ABOUT THIS TASK:
Could you reproduce, exactly and alone, the lines running from the one with "R12: 680 (GND, W7) -> 470 (GND, W7)" to the end of the data below?

-- EXCERPTED DATA follows --

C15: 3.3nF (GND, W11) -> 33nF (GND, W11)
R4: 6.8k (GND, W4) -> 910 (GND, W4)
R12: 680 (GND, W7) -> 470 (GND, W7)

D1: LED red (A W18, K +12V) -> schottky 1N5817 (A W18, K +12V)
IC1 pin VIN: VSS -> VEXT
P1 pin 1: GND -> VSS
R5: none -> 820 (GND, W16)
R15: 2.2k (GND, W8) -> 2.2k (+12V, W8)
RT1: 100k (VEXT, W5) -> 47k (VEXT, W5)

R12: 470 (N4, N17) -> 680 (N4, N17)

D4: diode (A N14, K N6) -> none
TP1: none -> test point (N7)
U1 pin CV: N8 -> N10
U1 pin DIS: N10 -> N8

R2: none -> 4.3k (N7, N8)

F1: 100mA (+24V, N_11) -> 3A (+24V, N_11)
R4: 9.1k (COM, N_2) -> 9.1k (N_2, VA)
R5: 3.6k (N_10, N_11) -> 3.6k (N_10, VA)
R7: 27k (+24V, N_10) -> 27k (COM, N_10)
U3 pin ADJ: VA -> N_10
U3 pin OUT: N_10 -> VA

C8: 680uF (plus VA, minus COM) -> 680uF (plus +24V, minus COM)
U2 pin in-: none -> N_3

-- EXCERPTED DATA concluded --

RESPONSE BOX:
R12: 680 (GND, W7) -> 470 (GND, W7)

D1: LED red (A W18, K +12V) -> schottky 1N5817 (A W18, K +12V)
IC1 pin VIN: VSS -> VEXT
P1 pin 1: GND -> VSS
R5: none -> 820 (GND, W16)
R15: 2.2k (GND, W8) -> 2.2k (+12V, W8)
RT1: 100k (VEXT, W5) -> 47k (VEXT, W5)

R12: 470 (N4, N17) -> 680 (N4, N17)

D4: diode (A N14, K N6) -> none
TP1: none -> test point (N7)
U1 pin CV: N8 -> N10
U1 pin DIS: N10 -> N8

R2: none -> 4.3k (N7, N8)

F1: 100mA (+24V, N_11) -> 3A (+24V, N_11)
R4: 9.1k (COM, N_2) -> 9.1k (N_2, VA)
R5: 3.6k (N_10, N_11) -> 3.6k (N_10, VA)
R7: 27k (+24V, N_10) -> 27k (COM, N_10)
U3 pin ADJ: VA -> N_10
U3 pin OUT: N_10 -> VA

C8: 680uF (plus VA, minus COM) -> 680uF (plus +24V, minus COM)
U2 pin in-: none -> N_3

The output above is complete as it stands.